-- Begin ROWS --

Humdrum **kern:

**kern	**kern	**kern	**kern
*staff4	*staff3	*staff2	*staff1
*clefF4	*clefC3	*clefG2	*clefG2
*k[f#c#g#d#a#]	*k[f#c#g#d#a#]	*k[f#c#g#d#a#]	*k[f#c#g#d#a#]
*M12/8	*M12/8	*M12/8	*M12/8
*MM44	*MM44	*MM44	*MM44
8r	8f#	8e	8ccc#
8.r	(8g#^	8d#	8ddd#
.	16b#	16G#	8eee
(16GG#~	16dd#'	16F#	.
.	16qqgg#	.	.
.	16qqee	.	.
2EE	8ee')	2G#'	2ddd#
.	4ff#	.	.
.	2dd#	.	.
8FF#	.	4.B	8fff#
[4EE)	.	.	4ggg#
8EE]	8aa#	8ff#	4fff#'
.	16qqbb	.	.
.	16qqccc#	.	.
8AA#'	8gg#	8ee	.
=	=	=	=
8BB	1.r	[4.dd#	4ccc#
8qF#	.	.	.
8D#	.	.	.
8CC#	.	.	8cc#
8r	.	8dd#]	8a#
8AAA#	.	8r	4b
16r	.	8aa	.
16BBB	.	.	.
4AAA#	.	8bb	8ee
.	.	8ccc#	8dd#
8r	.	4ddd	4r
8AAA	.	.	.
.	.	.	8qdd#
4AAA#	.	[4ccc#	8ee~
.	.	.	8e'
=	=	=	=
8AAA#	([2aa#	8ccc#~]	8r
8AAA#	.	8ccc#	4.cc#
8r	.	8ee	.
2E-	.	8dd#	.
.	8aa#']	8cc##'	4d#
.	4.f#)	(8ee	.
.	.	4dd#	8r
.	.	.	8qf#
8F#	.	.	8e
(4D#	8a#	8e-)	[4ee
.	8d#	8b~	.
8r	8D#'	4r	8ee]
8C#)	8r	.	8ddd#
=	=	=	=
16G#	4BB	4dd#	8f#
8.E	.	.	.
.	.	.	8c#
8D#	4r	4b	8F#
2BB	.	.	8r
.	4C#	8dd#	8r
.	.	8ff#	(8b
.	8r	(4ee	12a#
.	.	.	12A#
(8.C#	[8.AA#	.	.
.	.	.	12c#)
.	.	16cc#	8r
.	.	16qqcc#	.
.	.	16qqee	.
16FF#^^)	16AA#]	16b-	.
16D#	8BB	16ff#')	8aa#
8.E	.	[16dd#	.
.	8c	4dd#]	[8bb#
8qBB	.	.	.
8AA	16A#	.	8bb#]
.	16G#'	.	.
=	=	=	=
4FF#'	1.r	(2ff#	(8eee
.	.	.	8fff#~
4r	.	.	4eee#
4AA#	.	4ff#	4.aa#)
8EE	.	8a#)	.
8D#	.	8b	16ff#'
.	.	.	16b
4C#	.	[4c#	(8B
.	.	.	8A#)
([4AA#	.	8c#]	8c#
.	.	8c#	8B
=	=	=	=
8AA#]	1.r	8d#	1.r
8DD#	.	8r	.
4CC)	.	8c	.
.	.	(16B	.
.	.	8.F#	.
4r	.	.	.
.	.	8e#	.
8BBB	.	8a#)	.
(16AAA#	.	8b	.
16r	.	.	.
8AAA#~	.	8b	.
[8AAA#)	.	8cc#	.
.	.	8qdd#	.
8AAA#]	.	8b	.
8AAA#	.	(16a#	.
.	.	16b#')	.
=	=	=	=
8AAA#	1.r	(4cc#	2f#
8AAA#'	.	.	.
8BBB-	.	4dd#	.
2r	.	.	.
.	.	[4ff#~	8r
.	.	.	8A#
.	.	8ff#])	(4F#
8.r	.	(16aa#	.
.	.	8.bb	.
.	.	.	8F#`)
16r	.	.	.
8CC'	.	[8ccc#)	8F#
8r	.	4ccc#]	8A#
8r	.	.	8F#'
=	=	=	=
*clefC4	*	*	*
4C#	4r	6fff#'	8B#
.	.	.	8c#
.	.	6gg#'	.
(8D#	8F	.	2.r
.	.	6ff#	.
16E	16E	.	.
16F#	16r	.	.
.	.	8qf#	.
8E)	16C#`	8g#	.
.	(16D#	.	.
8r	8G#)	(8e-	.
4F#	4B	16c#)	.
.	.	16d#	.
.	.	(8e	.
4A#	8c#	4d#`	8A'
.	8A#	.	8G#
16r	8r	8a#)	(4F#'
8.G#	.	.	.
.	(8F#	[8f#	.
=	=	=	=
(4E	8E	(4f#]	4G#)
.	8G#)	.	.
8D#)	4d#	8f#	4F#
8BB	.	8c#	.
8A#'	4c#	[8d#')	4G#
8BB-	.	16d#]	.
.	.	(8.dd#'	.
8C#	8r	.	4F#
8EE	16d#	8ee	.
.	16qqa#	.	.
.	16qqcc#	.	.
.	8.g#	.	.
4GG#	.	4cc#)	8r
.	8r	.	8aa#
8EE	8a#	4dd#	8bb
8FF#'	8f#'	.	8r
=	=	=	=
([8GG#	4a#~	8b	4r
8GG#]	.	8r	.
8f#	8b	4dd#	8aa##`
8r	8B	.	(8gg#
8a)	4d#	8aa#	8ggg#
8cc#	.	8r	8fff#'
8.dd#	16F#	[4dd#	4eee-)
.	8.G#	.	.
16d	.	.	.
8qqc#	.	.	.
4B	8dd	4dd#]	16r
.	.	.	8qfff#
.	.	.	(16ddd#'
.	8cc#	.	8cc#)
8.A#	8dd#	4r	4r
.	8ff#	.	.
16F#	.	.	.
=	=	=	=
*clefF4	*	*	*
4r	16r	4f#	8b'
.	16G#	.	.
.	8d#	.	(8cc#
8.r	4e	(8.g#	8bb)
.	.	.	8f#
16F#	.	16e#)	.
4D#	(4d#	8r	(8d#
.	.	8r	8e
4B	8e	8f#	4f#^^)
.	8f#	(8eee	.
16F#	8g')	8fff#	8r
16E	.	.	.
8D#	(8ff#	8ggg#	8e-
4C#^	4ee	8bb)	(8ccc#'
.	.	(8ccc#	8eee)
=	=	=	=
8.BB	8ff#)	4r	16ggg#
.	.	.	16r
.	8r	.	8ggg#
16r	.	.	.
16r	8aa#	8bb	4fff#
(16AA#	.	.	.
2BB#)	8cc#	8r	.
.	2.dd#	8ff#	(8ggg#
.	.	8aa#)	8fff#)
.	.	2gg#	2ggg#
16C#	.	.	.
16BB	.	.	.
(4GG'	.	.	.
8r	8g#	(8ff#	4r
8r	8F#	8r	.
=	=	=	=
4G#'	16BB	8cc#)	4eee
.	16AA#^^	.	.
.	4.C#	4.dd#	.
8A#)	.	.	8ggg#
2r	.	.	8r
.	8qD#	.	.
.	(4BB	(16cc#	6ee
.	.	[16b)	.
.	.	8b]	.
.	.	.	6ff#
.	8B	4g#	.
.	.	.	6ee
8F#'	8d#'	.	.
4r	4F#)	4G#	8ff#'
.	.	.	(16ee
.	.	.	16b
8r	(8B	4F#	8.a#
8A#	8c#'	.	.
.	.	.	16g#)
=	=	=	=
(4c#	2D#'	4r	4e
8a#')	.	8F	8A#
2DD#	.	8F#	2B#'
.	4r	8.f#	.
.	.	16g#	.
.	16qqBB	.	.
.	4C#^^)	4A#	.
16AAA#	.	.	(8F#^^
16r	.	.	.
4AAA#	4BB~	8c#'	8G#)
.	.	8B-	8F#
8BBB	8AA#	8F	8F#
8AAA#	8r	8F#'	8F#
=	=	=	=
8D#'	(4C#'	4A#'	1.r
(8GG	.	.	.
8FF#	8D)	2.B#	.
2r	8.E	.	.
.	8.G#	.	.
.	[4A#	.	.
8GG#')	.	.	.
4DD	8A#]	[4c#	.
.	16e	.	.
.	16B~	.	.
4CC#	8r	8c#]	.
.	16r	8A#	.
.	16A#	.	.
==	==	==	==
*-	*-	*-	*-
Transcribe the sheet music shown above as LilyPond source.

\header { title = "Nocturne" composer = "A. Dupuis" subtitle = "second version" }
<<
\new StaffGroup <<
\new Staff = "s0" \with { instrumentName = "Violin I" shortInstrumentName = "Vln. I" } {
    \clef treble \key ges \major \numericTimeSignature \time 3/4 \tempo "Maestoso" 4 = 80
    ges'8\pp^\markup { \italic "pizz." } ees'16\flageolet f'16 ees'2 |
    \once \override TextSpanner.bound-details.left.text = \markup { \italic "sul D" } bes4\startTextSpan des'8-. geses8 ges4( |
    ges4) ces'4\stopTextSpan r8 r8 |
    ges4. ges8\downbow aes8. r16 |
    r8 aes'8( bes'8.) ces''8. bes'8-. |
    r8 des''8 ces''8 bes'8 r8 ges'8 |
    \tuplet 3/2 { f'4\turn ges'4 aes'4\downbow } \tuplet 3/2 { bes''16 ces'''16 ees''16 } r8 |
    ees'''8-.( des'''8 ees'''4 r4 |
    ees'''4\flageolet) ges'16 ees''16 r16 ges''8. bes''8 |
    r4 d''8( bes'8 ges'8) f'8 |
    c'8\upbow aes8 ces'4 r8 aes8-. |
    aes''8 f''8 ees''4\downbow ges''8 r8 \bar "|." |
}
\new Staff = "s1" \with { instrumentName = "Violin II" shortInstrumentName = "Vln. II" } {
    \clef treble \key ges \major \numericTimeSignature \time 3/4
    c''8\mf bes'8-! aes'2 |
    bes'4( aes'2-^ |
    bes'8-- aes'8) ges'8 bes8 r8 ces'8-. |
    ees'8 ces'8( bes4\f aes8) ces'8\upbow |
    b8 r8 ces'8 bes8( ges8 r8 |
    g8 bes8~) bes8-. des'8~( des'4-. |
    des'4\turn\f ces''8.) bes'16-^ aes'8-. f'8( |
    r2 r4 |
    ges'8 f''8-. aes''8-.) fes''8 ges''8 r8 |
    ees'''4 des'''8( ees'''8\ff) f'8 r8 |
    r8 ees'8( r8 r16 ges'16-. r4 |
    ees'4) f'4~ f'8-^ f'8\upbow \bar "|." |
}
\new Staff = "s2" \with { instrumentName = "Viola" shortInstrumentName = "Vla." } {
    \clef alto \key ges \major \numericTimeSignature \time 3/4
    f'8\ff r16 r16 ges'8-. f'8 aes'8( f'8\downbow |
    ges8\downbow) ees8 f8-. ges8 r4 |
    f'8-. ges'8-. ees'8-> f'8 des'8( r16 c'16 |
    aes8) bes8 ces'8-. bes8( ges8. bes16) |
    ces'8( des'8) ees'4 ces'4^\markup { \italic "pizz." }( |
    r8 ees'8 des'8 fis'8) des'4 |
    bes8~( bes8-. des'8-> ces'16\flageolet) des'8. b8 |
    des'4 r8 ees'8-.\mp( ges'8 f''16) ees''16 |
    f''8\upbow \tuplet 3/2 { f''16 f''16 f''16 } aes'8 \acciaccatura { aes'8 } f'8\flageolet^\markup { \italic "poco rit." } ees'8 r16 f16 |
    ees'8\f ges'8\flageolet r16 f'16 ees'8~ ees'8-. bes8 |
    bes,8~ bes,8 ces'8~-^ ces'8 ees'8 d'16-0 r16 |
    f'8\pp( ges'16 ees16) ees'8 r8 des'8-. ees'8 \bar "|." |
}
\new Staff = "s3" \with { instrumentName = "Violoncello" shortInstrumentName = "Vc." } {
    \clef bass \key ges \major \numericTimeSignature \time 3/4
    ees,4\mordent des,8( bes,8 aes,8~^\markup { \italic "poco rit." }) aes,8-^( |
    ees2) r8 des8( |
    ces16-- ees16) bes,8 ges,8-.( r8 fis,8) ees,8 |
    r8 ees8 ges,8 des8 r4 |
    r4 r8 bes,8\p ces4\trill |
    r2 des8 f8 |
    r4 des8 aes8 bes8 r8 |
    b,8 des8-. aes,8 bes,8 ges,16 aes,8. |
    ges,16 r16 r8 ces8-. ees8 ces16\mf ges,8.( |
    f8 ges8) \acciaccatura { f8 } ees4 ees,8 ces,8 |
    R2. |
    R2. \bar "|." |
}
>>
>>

-- End ROWS --

#### WHAT YOU WILL DO:
Count the lines in the records above that contain the string "poco", and reply with only the number.

#### SOLUTION:
2